TASK DETAILS: Check every line of the entries below for the word "AGND", then give only the number of lines that have it.

- - -

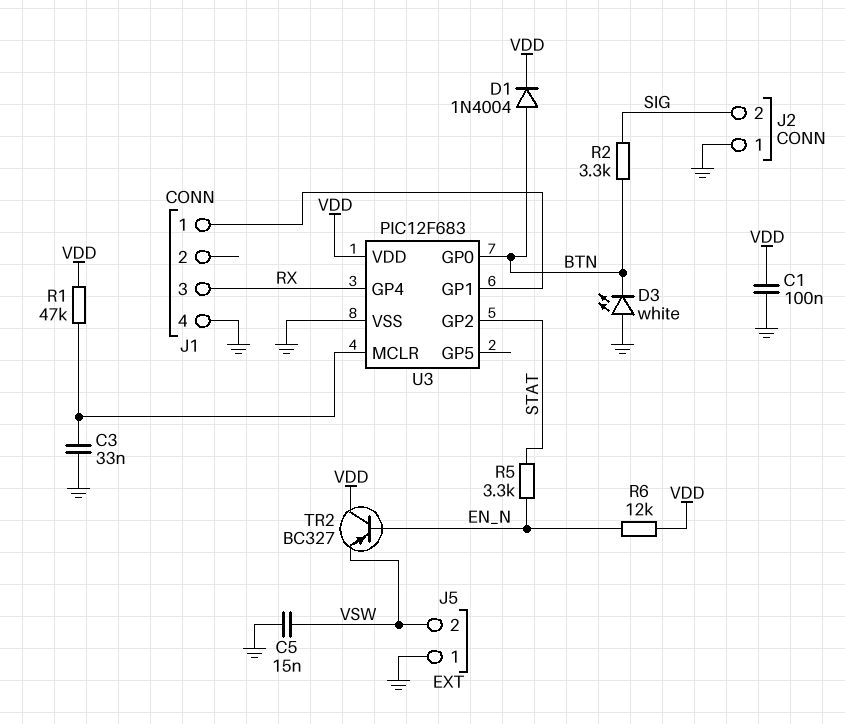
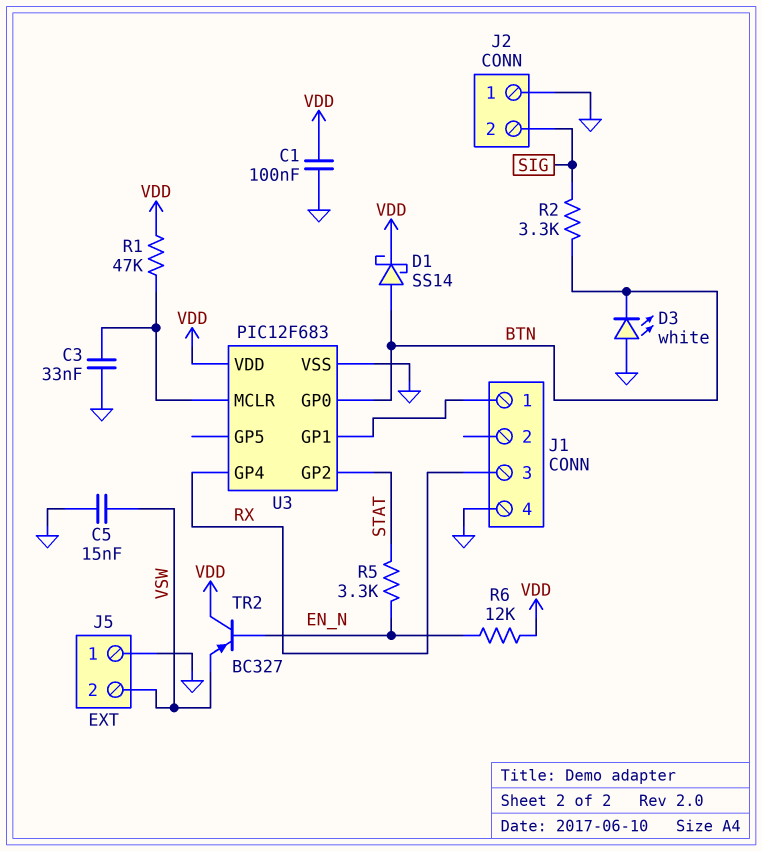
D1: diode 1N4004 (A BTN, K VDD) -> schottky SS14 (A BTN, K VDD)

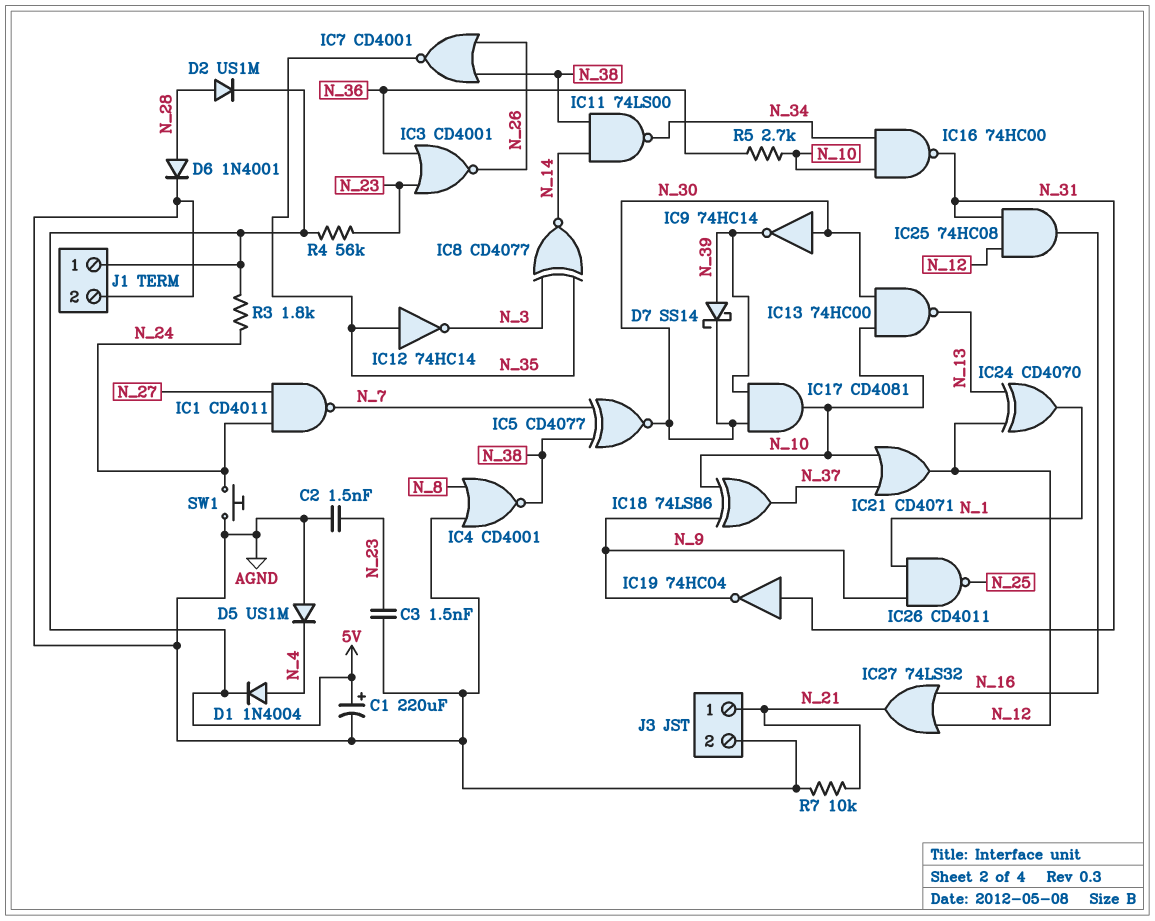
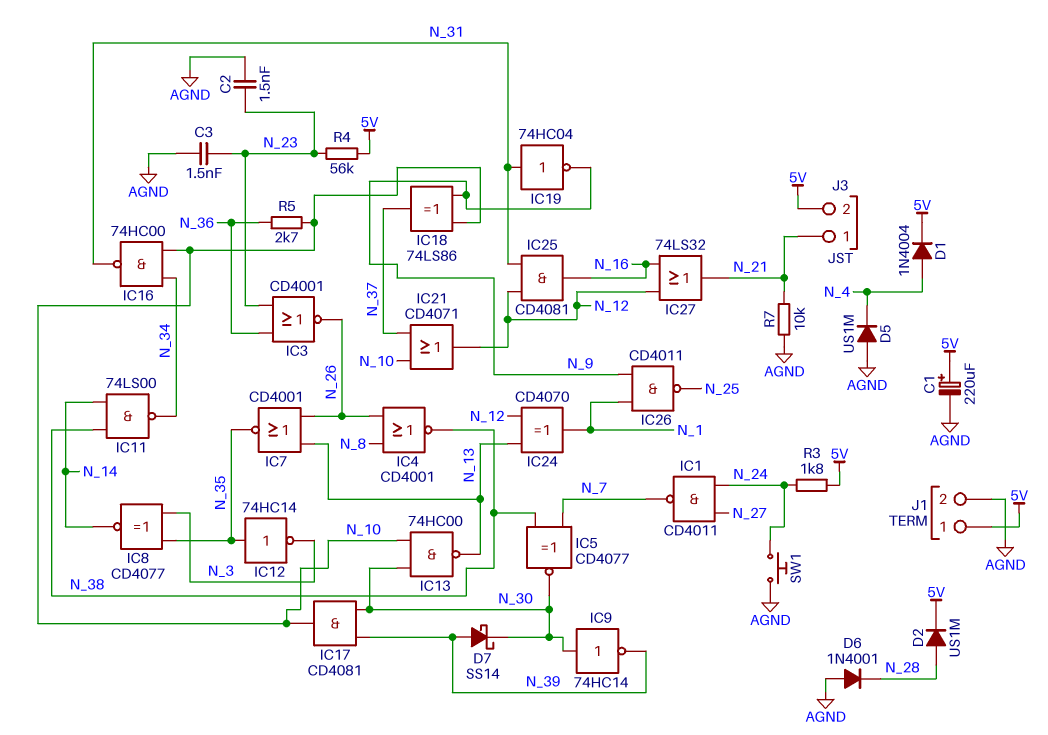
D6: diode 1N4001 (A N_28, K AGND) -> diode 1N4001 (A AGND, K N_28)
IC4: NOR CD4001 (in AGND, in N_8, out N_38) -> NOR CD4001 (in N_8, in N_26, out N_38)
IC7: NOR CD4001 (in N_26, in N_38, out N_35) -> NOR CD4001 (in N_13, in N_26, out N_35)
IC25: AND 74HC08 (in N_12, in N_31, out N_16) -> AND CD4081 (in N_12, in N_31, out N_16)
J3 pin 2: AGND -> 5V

- - -

SOLUTION BELOW: 3